Which lines below contain the string "Bsax", with case counting? Show each of them in full.
────
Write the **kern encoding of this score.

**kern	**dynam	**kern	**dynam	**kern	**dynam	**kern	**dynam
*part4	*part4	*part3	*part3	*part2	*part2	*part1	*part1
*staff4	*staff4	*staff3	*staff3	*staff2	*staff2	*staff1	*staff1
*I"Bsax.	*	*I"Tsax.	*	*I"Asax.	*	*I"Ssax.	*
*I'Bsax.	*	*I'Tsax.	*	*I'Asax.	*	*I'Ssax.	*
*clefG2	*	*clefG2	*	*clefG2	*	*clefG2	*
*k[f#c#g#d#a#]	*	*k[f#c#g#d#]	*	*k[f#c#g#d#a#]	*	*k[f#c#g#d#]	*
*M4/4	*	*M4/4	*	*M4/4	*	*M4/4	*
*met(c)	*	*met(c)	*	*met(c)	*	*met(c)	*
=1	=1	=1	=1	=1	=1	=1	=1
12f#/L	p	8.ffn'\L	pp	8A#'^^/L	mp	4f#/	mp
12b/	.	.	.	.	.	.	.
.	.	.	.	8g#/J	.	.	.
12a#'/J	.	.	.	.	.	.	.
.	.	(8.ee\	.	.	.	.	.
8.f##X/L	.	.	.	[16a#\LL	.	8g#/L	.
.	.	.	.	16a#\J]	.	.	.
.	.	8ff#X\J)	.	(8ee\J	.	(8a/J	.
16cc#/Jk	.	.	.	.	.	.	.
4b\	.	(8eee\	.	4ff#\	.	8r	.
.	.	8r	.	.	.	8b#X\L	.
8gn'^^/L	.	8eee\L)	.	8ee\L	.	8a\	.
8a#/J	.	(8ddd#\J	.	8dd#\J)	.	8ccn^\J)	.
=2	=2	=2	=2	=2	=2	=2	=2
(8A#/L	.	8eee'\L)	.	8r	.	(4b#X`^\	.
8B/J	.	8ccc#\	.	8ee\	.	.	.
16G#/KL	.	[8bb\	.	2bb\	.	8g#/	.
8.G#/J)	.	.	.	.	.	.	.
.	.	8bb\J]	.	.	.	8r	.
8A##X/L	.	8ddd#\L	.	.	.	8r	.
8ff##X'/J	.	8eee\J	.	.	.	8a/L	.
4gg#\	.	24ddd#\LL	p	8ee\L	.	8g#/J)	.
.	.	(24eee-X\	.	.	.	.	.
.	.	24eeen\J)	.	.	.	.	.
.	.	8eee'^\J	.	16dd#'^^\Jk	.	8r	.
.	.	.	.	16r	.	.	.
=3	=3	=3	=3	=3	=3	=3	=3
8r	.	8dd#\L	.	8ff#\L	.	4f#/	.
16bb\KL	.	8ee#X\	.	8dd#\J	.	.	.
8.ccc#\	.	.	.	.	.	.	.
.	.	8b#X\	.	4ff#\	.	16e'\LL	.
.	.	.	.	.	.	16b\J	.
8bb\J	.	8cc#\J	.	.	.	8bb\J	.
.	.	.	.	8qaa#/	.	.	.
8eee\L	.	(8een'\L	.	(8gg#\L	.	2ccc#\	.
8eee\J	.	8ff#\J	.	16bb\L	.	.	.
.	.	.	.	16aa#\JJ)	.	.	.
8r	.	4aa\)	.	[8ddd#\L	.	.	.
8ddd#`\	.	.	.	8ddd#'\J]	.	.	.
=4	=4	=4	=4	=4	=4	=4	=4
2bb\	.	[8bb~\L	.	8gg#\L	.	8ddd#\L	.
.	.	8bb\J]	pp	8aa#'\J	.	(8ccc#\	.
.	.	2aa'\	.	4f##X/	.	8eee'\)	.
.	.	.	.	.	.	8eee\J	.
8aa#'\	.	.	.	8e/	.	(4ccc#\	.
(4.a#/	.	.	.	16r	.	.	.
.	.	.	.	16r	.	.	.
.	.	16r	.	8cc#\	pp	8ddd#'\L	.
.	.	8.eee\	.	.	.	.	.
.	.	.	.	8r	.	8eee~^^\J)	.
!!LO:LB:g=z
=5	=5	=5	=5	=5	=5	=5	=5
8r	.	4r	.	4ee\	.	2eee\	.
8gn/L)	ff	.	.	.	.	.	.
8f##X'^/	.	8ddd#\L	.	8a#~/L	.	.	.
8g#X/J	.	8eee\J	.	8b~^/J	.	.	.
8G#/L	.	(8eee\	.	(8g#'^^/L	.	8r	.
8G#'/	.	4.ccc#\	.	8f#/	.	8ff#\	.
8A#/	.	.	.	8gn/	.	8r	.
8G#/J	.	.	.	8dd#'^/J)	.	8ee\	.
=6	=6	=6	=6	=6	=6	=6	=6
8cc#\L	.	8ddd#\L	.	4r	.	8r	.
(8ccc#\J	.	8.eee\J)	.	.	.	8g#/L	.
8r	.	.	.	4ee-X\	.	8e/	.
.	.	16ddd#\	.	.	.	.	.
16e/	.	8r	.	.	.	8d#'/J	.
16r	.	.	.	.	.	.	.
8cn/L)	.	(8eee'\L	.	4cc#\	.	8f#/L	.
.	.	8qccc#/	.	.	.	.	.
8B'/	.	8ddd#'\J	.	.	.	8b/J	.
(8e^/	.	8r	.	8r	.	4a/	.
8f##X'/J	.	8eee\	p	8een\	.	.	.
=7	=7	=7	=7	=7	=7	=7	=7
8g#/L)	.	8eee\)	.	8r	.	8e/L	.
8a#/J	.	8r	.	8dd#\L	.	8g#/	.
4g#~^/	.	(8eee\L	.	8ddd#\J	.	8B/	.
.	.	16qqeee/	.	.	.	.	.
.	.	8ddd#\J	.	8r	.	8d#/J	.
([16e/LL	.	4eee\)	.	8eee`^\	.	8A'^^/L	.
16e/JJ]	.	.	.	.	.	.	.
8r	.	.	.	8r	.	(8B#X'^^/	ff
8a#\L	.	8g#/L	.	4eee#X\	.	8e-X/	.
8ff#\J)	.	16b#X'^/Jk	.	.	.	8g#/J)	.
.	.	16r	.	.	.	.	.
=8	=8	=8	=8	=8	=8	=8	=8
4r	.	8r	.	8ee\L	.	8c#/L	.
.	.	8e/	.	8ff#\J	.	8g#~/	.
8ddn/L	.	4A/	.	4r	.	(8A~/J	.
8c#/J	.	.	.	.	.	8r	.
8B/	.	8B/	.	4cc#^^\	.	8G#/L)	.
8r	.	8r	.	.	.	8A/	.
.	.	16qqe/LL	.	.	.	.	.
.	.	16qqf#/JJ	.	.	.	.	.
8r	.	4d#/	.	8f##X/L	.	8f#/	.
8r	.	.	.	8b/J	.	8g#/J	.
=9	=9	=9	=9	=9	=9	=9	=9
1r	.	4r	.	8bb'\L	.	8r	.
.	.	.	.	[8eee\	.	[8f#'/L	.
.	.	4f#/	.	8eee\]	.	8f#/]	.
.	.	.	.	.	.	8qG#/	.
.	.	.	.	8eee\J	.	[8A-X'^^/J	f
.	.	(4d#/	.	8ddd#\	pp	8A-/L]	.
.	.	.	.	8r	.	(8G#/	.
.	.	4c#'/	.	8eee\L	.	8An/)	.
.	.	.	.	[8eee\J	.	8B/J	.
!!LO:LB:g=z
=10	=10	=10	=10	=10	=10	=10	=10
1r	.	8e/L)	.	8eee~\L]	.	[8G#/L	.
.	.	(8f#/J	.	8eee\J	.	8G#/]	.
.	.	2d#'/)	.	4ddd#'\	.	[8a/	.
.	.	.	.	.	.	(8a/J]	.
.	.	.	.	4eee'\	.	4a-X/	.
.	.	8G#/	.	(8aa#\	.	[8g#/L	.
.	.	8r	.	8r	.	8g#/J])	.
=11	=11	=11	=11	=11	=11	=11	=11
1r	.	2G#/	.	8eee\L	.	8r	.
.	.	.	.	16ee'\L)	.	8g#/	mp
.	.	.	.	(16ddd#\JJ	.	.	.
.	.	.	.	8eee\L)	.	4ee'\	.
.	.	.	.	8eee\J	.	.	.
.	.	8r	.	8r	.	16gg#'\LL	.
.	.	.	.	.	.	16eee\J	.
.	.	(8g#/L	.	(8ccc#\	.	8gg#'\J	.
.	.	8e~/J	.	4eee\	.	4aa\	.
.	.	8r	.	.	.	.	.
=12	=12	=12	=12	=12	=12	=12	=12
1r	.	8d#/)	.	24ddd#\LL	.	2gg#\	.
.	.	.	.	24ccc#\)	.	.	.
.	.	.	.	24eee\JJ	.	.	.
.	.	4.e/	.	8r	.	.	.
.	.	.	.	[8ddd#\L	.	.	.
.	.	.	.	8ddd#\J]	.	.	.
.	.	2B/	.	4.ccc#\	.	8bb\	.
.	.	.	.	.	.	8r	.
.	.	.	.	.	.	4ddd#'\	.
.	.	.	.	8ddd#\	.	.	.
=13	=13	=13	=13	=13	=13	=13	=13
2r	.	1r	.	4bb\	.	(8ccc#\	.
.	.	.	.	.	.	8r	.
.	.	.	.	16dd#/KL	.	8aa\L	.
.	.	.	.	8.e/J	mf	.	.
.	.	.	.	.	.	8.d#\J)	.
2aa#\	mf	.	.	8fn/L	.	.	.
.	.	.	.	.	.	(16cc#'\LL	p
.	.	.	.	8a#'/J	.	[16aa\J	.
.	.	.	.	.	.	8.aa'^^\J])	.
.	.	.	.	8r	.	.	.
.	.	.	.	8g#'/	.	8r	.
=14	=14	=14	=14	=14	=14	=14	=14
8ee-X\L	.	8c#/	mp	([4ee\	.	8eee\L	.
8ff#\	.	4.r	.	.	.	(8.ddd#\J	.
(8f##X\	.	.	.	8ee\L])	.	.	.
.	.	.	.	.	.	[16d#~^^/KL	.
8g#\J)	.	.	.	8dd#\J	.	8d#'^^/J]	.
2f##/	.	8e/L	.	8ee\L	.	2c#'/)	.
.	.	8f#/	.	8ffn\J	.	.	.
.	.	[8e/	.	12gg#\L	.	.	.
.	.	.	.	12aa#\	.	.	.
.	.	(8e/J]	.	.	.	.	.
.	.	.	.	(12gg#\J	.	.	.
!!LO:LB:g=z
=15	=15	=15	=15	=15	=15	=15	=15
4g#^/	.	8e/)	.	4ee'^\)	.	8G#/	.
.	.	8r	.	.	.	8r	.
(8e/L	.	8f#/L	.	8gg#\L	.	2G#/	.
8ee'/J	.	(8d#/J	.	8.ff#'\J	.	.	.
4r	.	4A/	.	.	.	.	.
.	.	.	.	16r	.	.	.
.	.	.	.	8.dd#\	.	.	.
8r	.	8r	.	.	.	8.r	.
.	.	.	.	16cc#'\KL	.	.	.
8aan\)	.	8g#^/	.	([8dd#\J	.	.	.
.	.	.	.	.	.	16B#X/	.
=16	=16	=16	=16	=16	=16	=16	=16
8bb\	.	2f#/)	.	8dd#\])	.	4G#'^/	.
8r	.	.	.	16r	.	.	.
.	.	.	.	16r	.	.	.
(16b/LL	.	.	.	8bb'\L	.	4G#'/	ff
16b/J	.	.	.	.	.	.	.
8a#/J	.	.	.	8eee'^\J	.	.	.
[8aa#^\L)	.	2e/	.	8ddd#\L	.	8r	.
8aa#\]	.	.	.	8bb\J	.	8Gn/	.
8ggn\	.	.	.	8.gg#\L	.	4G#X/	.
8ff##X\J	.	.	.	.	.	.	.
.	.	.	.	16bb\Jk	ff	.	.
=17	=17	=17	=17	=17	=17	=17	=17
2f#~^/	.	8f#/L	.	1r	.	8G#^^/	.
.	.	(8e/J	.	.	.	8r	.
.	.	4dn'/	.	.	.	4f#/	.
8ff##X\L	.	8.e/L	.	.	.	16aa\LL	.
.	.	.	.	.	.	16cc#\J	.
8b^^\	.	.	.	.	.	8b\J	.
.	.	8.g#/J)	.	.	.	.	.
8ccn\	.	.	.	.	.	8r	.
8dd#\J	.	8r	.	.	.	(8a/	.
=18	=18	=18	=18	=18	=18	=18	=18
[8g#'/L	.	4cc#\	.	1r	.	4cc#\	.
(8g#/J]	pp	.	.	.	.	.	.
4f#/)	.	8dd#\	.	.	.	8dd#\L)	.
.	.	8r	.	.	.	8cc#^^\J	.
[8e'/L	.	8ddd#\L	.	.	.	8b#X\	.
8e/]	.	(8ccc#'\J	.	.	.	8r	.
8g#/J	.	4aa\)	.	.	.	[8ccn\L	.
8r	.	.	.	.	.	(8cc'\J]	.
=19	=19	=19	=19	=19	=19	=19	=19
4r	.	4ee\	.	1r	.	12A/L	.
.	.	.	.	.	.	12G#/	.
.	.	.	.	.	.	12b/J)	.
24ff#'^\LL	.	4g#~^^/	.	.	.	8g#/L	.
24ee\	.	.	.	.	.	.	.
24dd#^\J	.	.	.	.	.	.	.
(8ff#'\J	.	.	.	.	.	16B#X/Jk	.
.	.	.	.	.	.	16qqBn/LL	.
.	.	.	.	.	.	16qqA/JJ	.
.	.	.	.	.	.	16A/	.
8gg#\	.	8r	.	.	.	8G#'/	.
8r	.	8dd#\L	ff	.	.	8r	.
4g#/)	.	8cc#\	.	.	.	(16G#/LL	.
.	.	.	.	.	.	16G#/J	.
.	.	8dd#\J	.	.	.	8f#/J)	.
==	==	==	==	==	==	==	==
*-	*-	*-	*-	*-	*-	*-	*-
────
» **WRITTEN ANSWER**:
*I"Bsax.	*	*I"Tsax.	*	*I"Asax.	*	*I"Ssax.	*
*I'Bsax.	*	*I'Tsax.	*	*I'Asax.	*	*I'Ssax.	*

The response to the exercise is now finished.